### The problem
Return each line below that contains the string "with". Matching is case-sensitive.

##### Listing #####

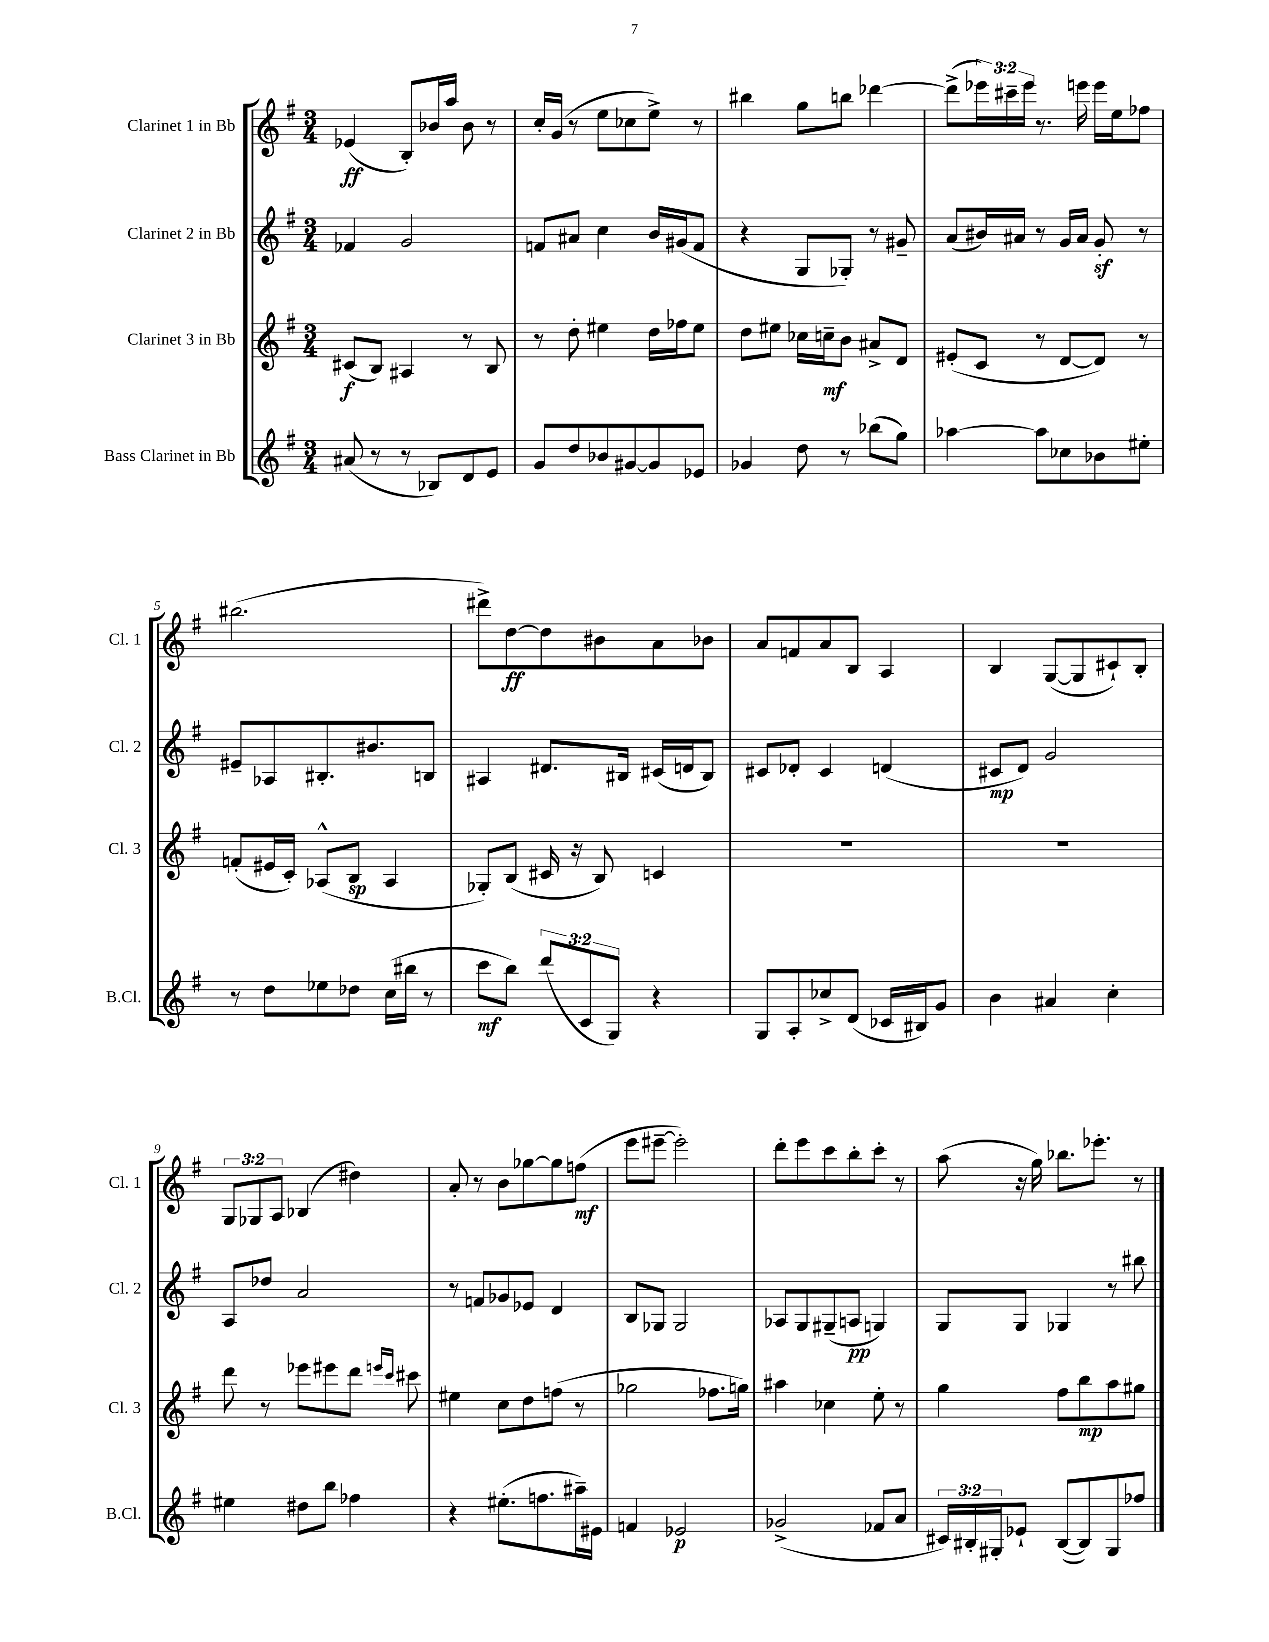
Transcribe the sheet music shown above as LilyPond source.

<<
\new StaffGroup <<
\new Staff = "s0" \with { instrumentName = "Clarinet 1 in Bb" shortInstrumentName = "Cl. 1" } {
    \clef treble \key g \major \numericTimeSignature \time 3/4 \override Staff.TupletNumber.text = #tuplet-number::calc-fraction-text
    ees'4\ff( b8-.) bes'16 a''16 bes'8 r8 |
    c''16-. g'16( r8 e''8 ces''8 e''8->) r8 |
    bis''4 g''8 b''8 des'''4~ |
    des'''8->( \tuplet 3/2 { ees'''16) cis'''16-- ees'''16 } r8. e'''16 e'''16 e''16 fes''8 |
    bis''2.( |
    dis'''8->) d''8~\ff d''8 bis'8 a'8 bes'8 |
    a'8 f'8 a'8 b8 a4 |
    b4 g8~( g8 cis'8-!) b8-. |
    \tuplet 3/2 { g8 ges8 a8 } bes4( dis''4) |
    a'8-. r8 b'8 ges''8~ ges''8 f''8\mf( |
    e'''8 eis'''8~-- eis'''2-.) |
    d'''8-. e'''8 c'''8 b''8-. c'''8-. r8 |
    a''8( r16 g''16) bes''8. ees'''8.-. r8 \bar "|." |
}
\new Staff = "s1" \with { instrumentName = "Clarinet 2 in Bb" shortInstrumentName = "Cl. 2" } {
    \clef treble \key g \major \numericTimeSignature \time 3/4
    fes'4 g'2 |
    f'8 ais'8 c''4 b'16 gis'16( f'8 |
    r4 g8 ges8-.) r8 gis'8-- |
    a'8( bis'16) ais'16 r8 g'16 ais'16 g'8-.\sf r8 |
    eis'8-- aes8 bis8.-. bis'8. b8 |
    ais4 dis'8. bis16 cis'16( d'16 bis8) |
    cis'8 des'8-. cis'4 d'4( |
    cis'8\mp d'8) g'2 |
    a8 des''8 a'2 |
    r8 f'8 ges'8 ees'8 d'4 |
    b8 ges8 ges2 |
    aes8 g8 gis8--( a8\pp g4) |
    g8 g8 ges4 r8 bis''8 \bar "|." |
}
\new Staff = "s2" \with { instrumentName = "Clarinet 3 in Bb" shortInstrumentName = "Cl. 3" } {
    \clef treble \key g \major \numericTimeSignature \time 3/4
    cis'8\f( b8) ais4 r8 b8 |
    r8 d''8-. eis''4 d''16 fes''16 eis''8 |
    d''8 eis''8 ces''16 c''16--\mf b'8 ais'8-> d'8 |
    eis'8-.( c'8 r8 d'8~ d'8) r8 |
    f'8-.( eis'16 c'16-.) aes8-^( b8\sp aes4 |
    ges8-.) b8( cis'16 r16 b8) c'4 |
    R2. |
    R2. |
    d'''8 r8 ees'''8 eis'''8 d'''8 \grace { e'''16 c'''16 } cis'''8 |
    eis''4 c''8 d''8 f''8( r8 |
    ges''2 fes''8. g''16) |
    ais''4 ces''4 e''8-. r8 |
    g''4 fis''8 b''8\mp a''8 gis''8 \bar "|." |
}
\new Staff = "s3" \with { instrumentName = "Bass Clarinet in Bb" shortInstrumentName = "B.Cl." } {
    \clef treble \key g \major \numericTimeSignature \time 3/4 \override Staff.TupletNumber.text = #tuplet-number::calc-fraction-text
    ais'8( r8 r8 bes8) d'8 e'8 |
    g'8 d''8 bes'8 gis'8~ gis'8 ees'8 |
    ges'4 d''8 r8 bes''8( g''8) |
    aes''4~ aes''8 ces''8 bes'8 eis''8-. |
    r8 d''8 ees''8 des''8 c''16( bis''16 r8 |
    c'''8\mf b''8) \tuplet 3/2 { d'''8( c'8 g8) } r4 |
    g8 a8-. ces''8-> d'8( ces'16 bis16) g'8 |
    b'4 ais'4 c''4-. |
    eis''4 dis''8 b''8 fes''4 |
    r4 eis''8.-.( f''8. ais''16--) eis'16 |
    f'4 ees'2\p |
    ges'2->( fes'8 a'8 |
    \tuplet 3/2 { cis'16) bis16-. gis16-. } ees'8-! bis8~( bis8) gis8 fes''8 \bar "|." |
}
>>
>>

#####

### The output
\new Staff = "s0" \with { instrumentName = "Clarinet 1 in Bb" shortInstrumentName = "Cl. 1" } {
\new Staff = "s1" \with { instrumentName = "Clarinet 2 in Bb" shortInstrumentName = "Cl. 2" } {
\new Staff = "s2" \with { instrumentName = "Clarinet 3 in Bb" shortInstrumentName = "Cl. 3" } {
\new Staff = "s3" \with { instrumentName = "Bass Clarinet in Bb" shortInstrumentName = "B.Cl." } {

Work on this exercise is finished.